* **Dataset records**
***

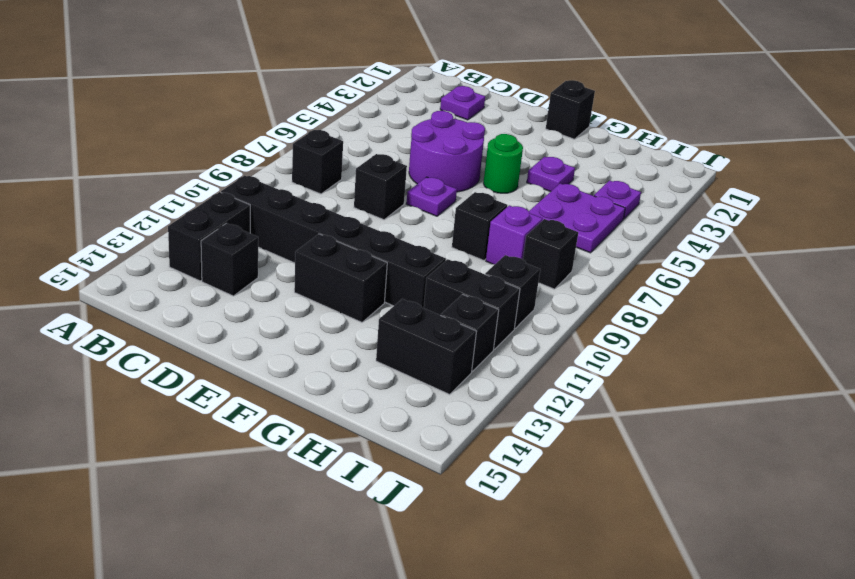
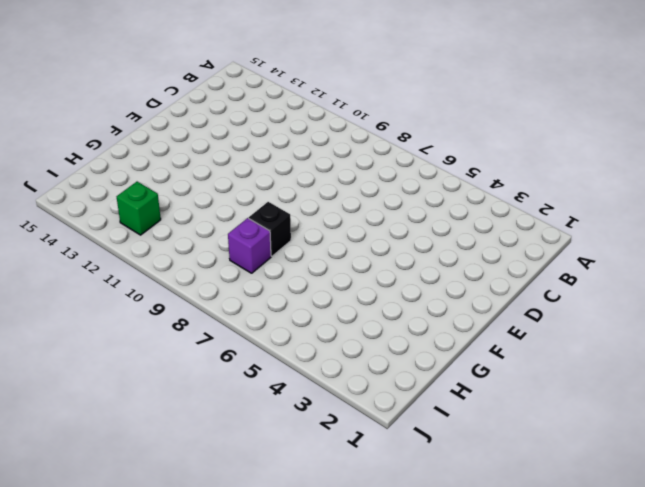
green brick I12 level 1 -> black brick I12 level 1
none -> black brick B8 level 1
none -> black brick B11:G11 level 1
none -> black brick B12:B13 level 1

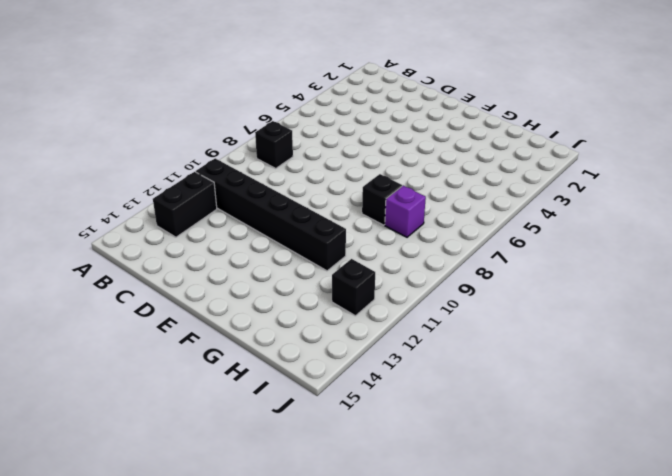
none -> purple plate C2 level 1
none -> black brick C13 level 1
none -> purple round brick D5:E6 level 1

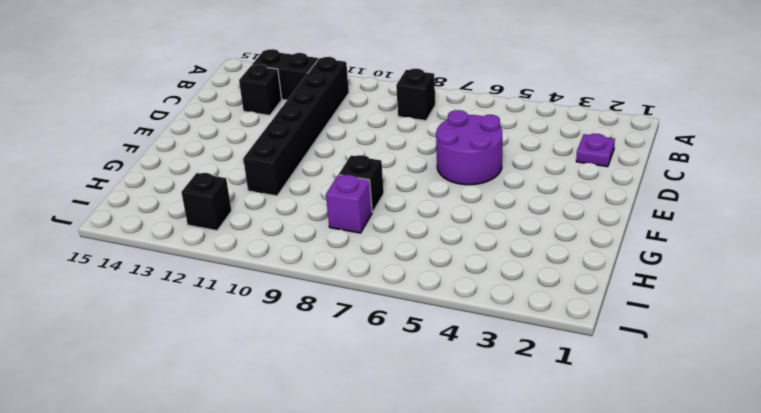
none -> black brick D8 level 1
none -> purple plate E7 level 1
none -> black brick E12:F12 level 1

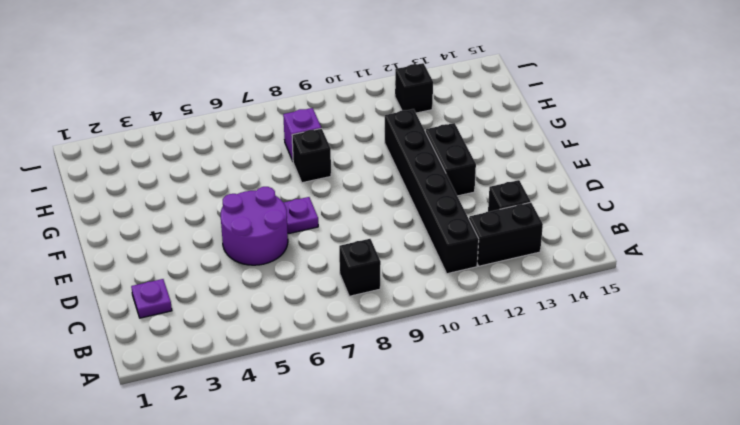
none -> black brick D8 level 1
none -> black brick F1 level 1
none -> green round brick F5 level 1

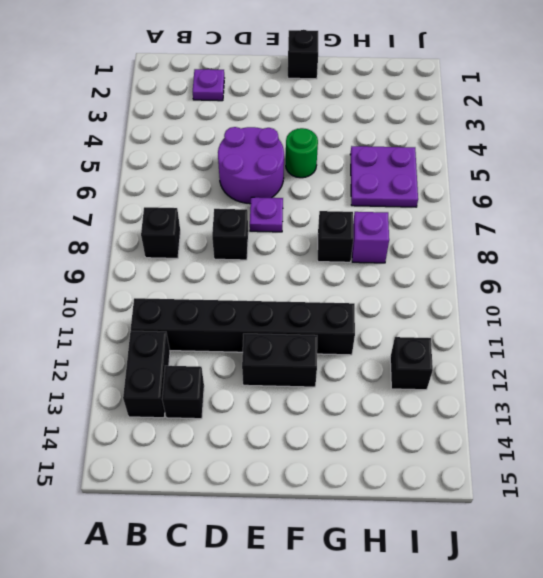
none -> purple plate G4 level 1
none -> black brick H11:I11 level 1
none -> black brick H13:I13 level 1

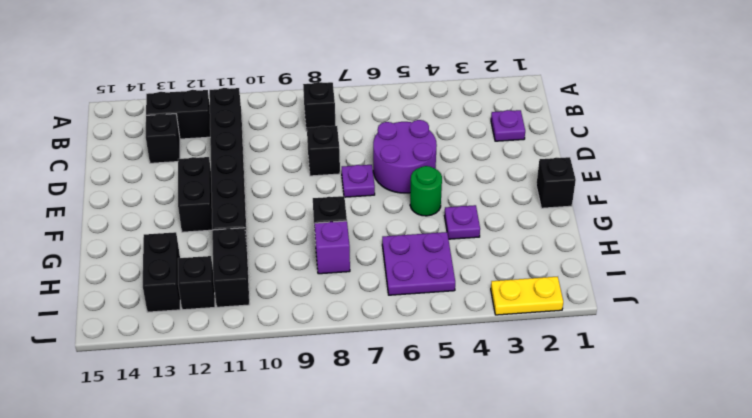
yellow plate J2:J3 level 1 -> none
none -> purple plate I4 level 1
none -> black brick I8 level 1
none -> black brick I10 level 1

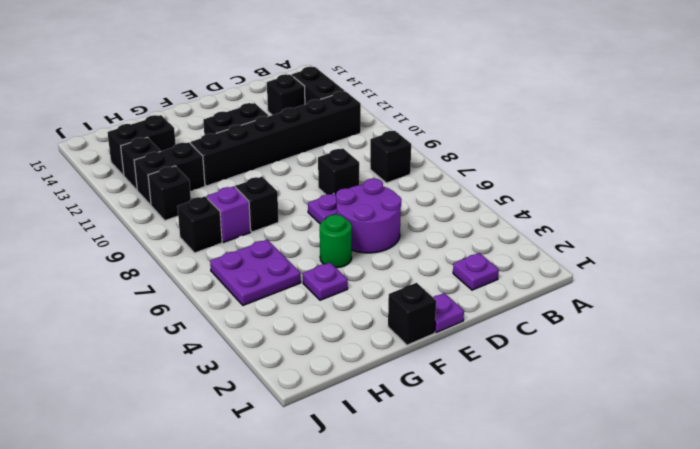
purple plate E1 level 1 -> purple plate I4 level 1

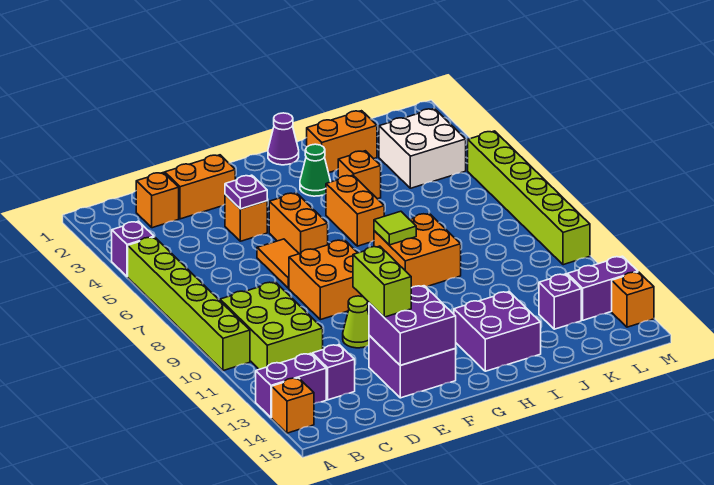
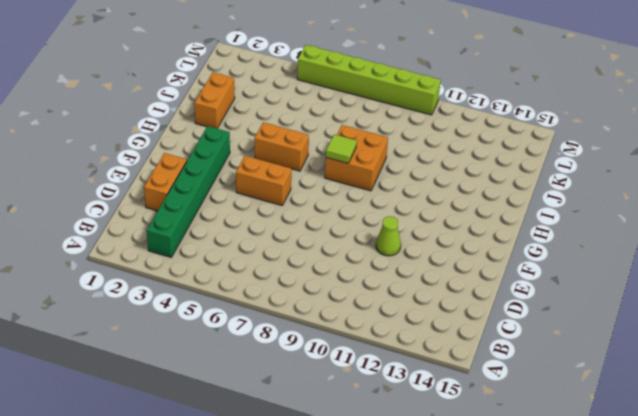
green brick B3:G3 level 1 -> none
none -> purple brick A4 level 1
none -> lime brick A5:A10 level 1
none -> purple brick A13:B13 level 1
none -> orange brick A14 level 1

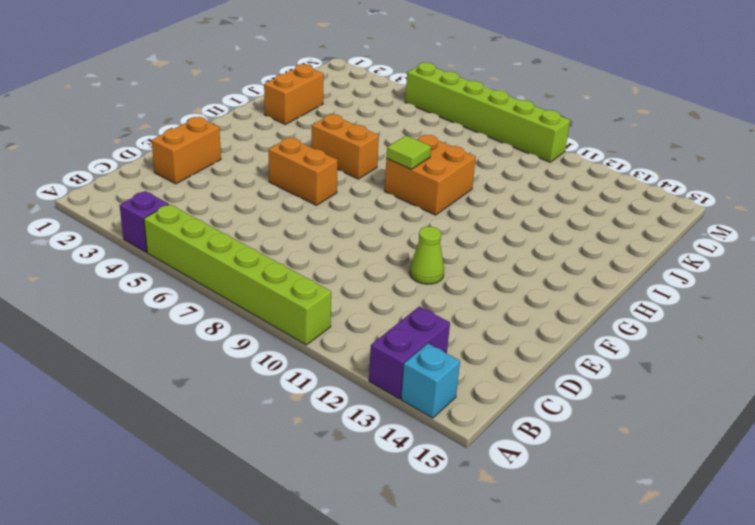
cyan brick A14 level 1 -> orange brick A14 level 1
none -> lime brick B9:C11 level 1
none -> orange brick C2 level 1
none -> purple brick C13 level 1
none -> orange brick E4 level 1

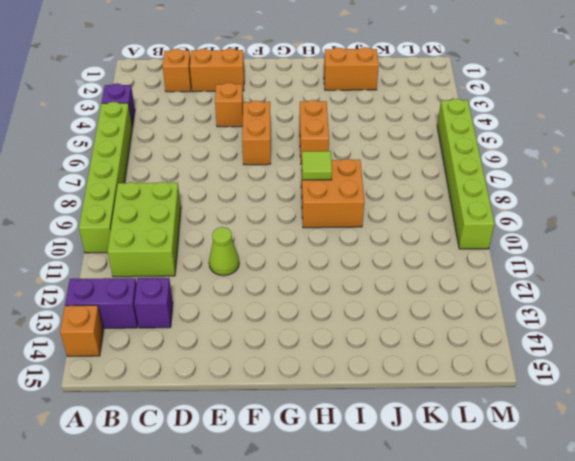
none -> orange tile E6:E7 level 1
none -> orange brick E8:F9 level 1
none -> purple brick E13:F14 level 1
none -> purple cone H1 level 1

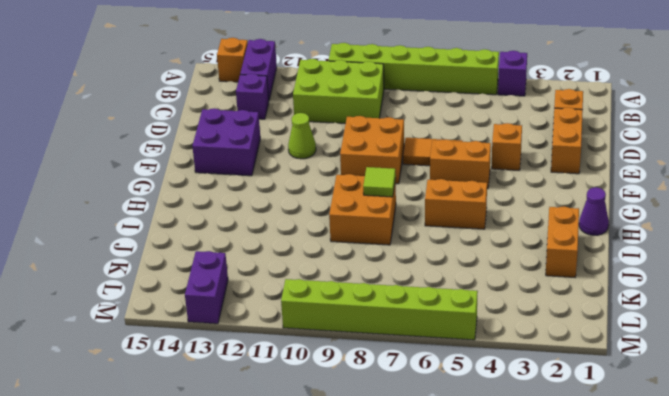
none -> green cone H3 level 1
none -> purple brick H13:I14 level 1
none -> orange brick I4 level 1
none -> white brick K3:L4 level 1

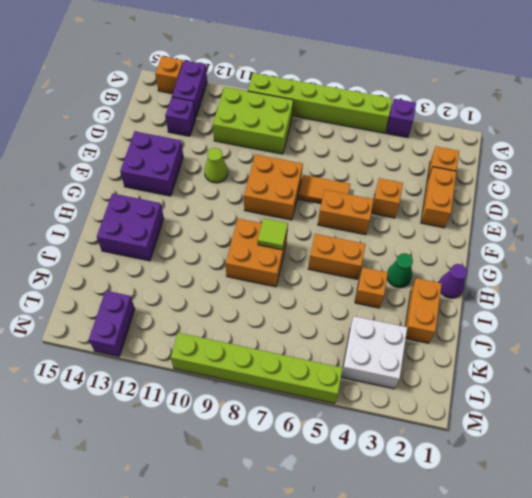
none -> purple brick K13 level 1
none -> orange brick M14 level 1
none -> purple plate E4 level 2
none -> purple brick E13:F14 level 2

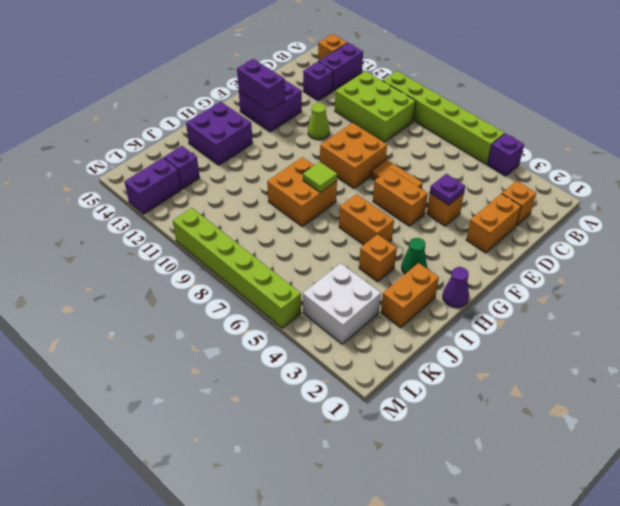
purple brick F13:F14 level 2 -> purple brick E13:F14 level 2
none -> orange brick M14 level 1
none -> lime brick E12:E13 level 3

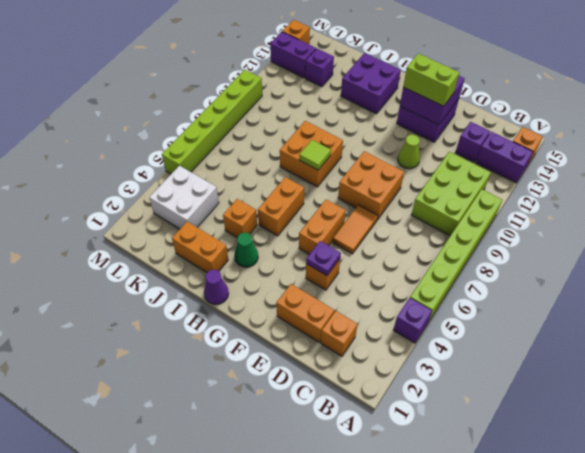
lime brick E13:F13 level 3 -> lime brick E12:E13 level 3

***

Read the listing above, then copy every line that includes the string "lime".

* **Task output**
none -> lime brick A5:A10 level 1
none -> lime brick B9:C11 level 1
none -> lime brick E12:E13 level 3
lime brick E13:F13 level 3 -> lime brick E12:E13 level 3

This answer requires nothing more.